### Your objective
In full and unchanged, set down the entries that follow, with no images.

Collected data
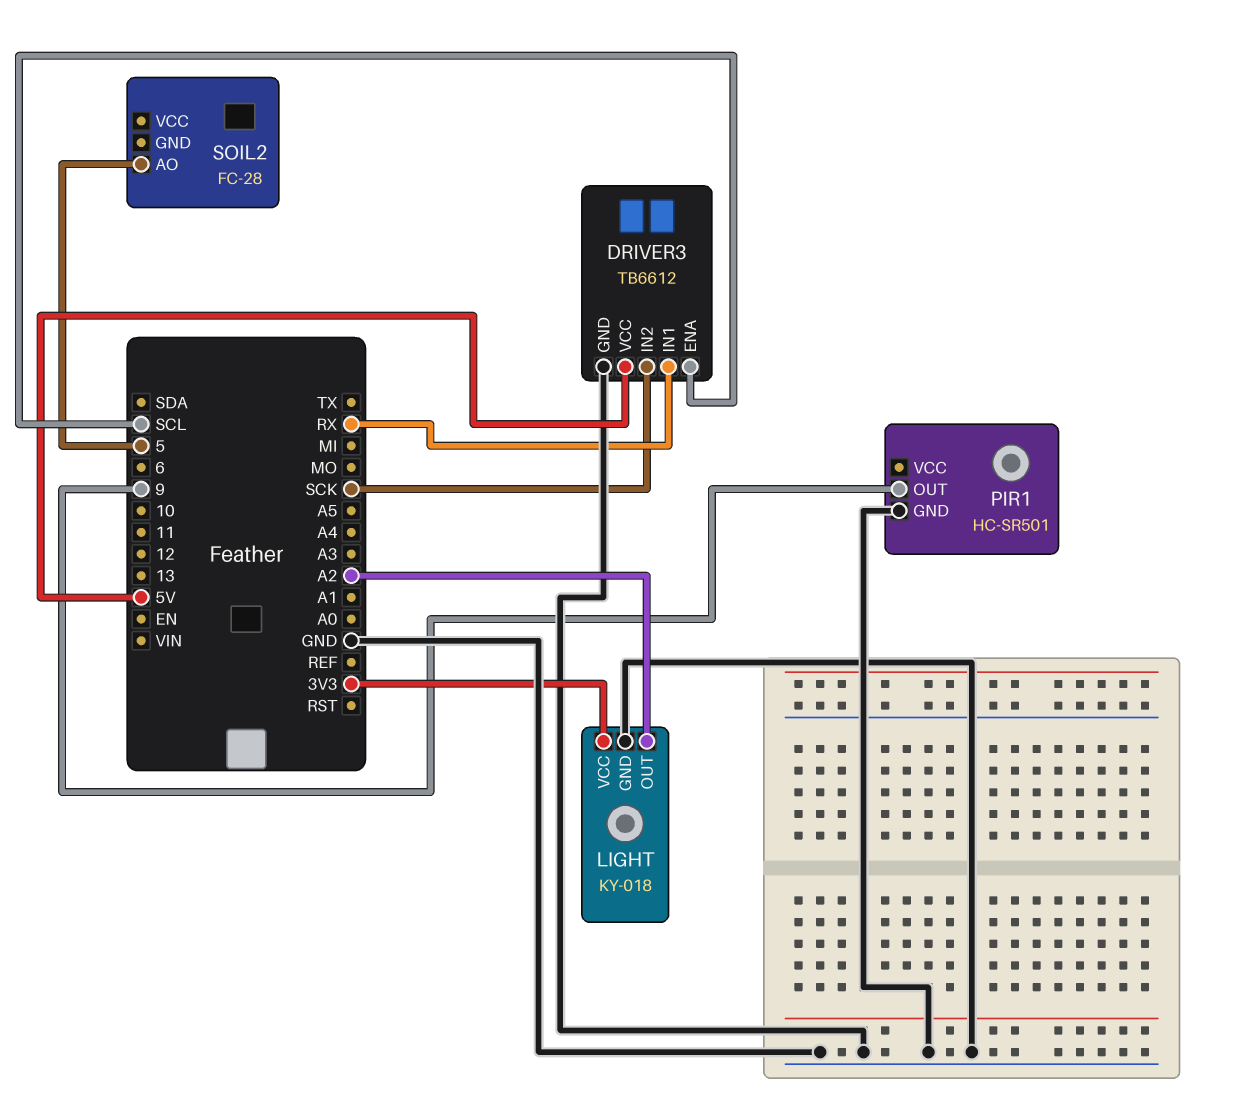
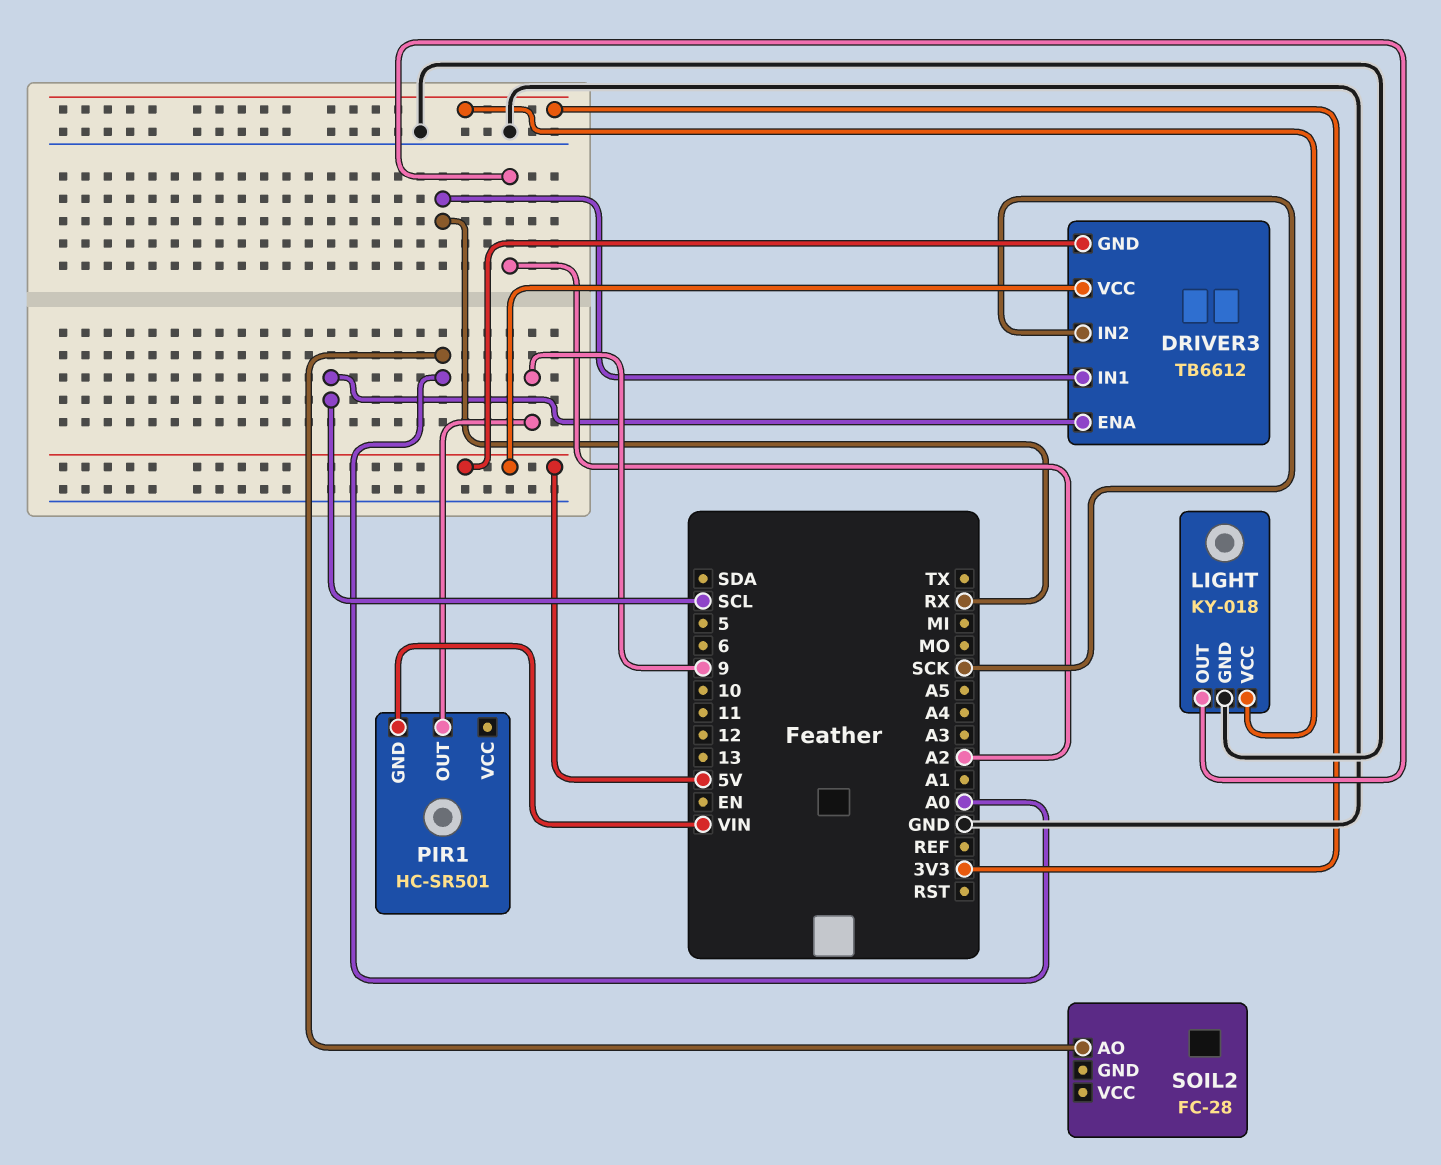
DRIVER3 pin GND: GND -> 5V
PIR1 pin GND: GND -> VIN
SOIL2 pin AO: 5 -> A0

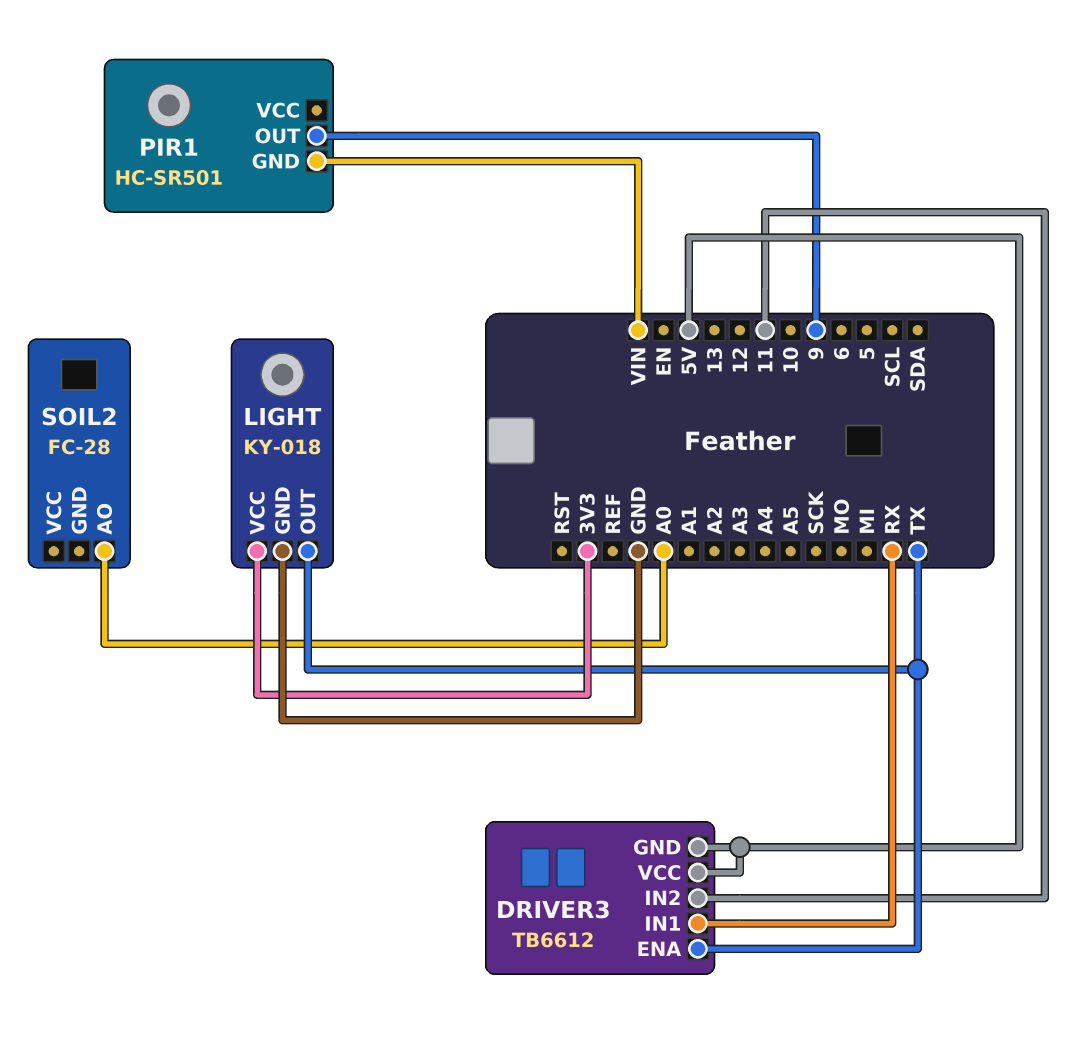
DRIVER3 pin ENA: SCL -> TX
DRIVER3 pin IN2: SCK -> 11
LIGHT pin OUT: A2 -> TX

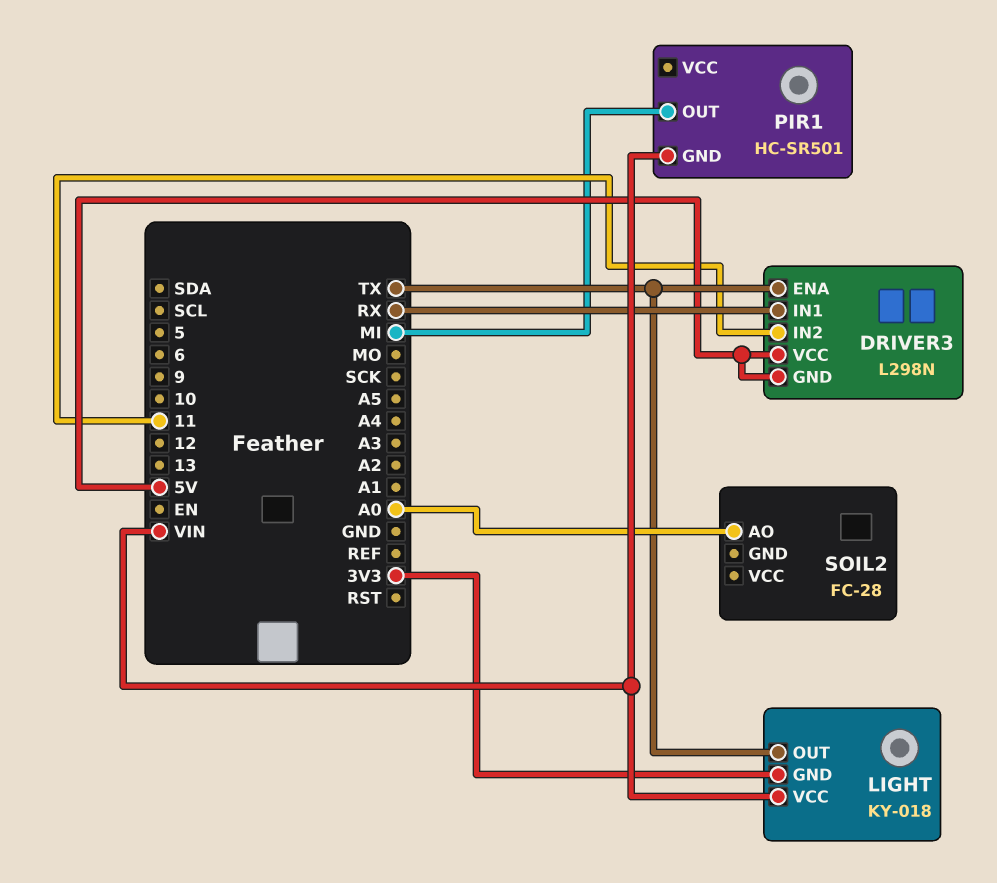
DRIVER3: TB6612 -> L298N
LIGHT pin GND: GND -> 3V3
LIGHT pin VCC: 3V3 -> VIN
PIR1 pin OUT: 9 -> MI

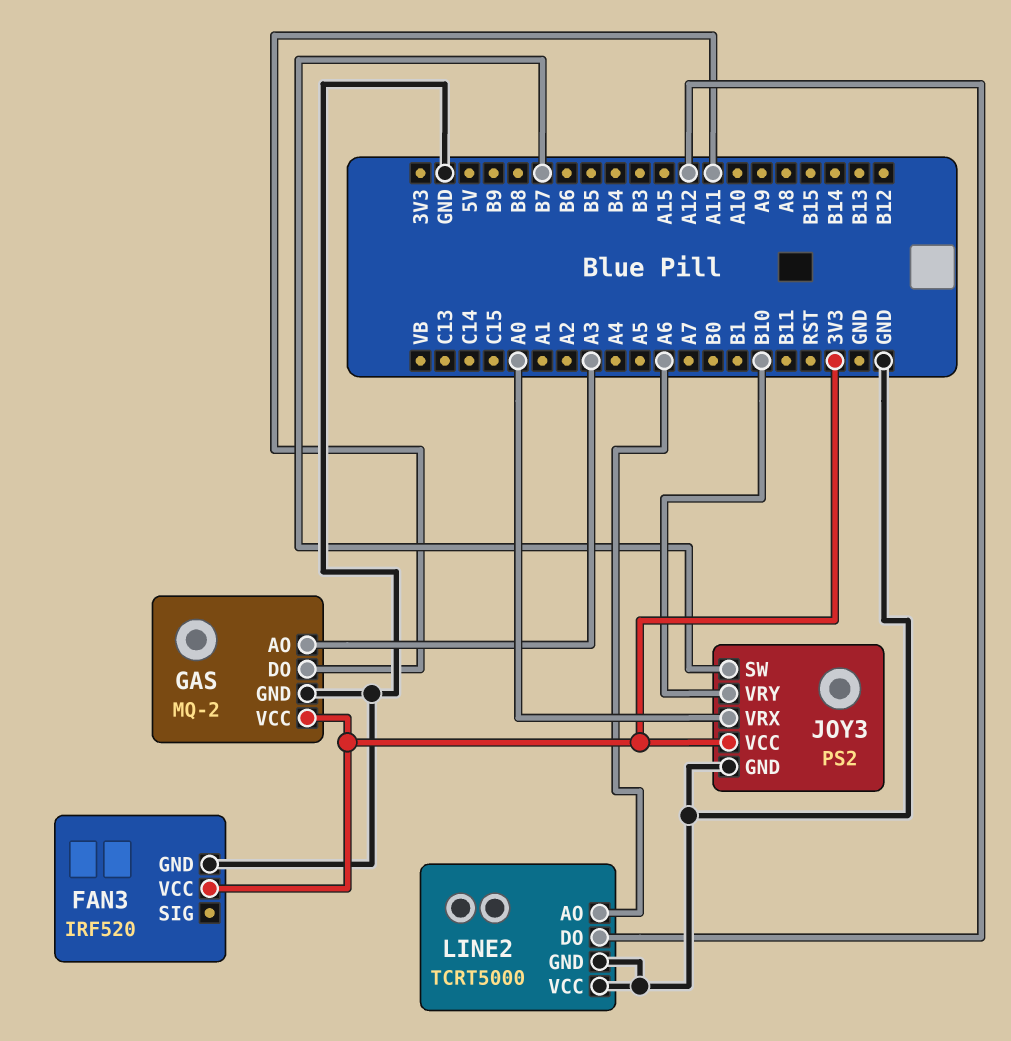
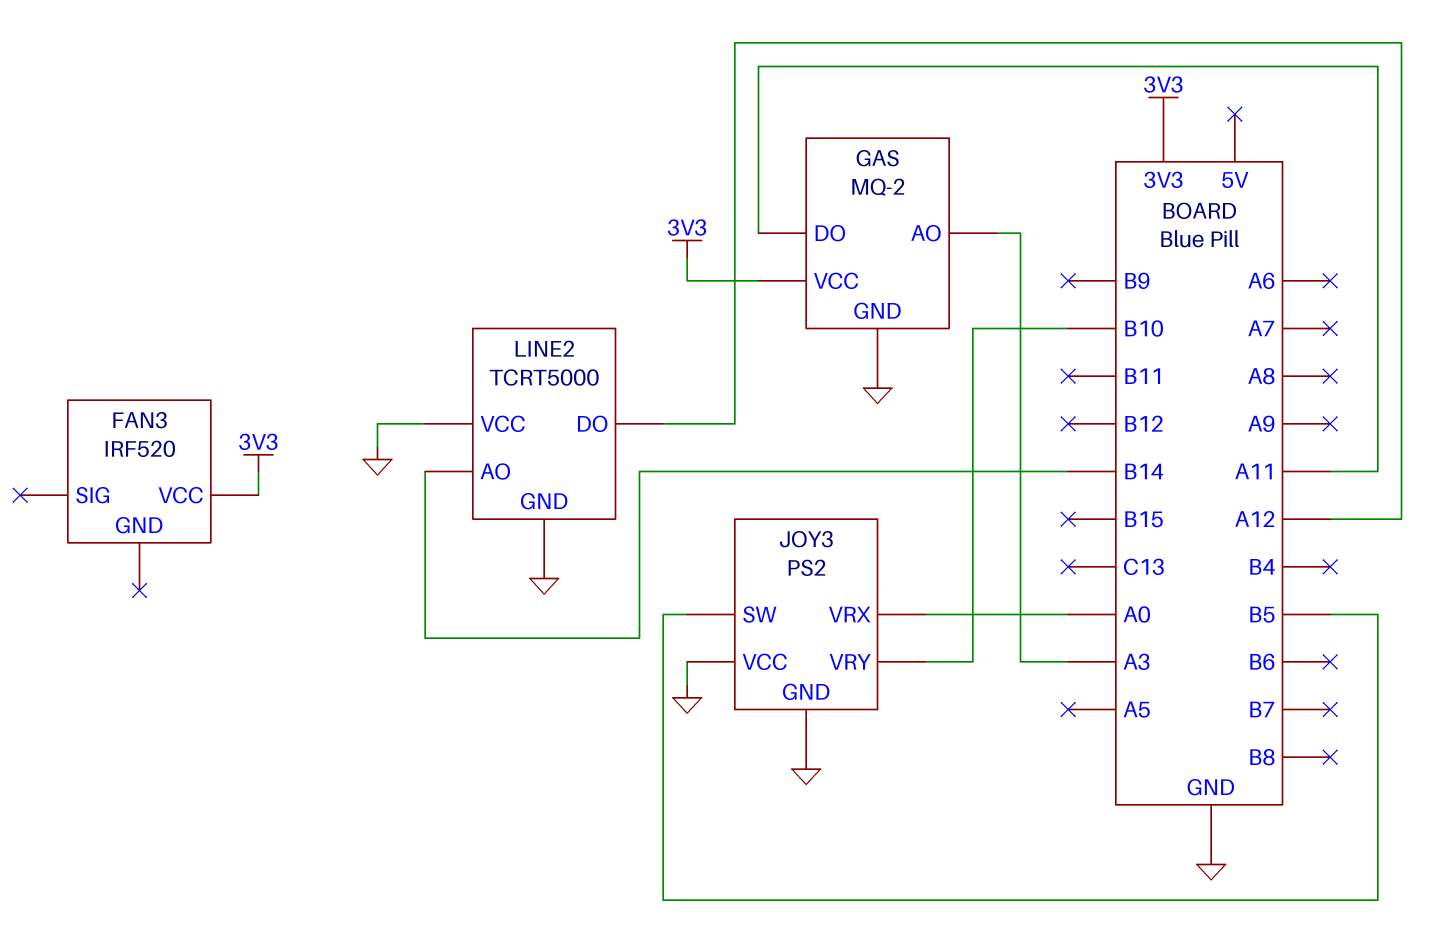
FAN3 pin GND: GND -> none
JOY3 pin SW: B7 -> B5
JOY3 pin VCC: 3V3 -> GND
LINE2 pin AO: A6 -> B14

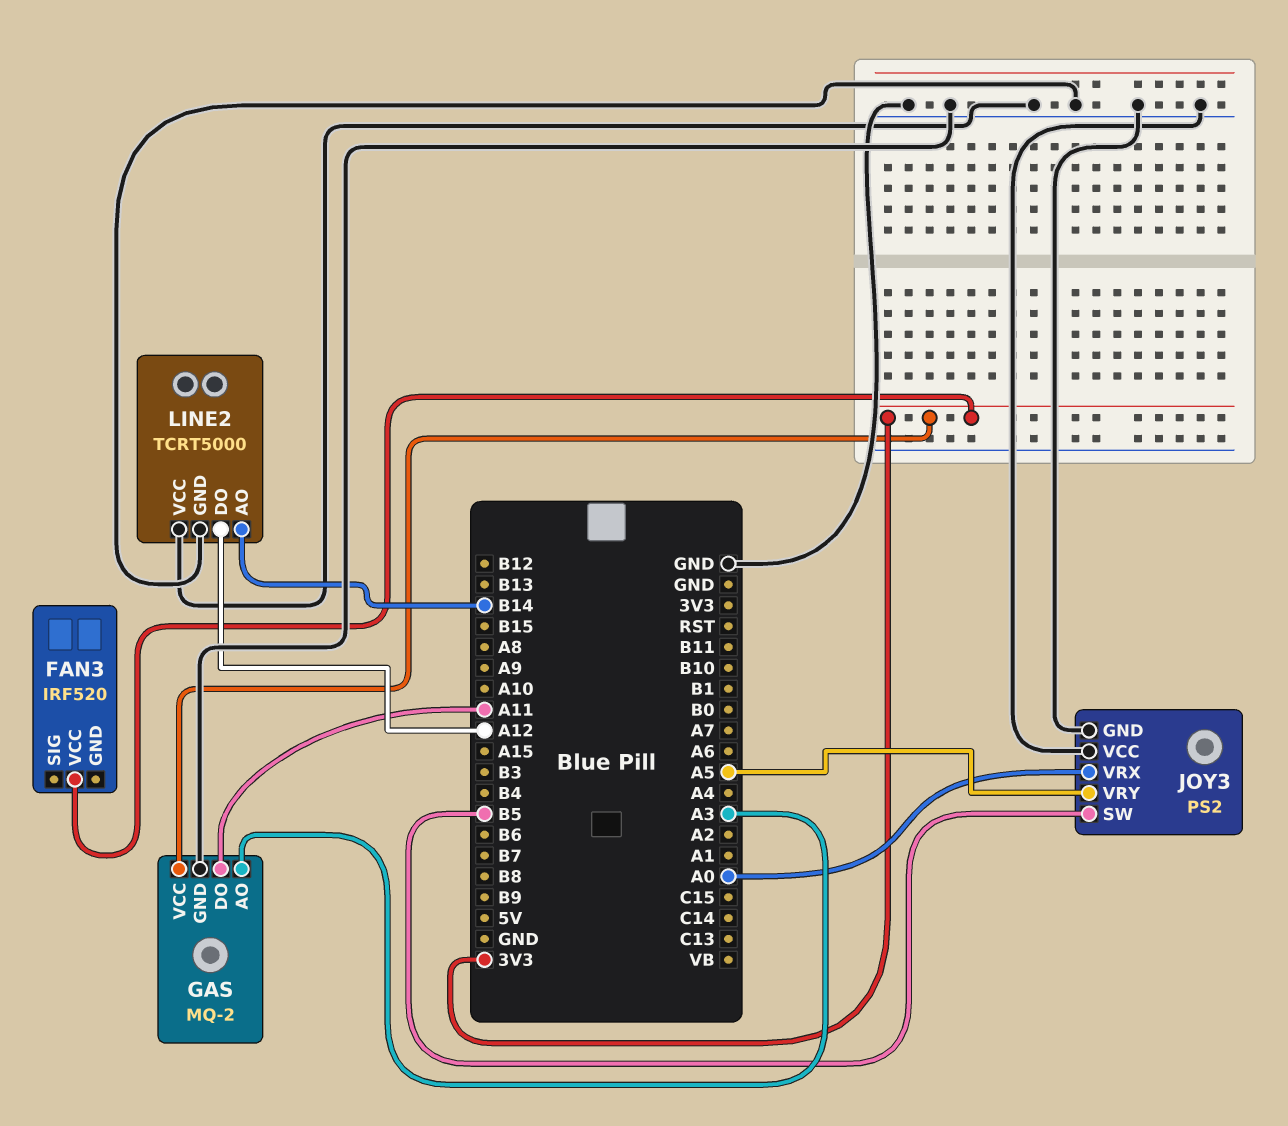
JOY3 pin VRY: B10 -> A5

### Result of this task
DRIVER3 pin GND: GND -> 5V
PIR1 pin GND: GND -> VIN
SOIL2 pin AO: 5 -> A0

DRIVER3 pin ENA: SCL -> TX
DRIVER3 pin IN2: SCK -> 11
LIGHT pin OUT: A2 -> TX

DRIVER3: TB6612 -> L298N
LIGHT pin GND: GND -> 3V3
LIGHT pin VCC: 3V3 -> VIN
PIR1 pin OUT: 9 -> MI

FAN3 pin GND: GND -> none
JOY3 pin SW: B7 -> B5
JOY3 pin VCC: 3V3 -> GND
LINE2 pin AO: A6 -> B14

JOY3 pin VRY: B10 -> A5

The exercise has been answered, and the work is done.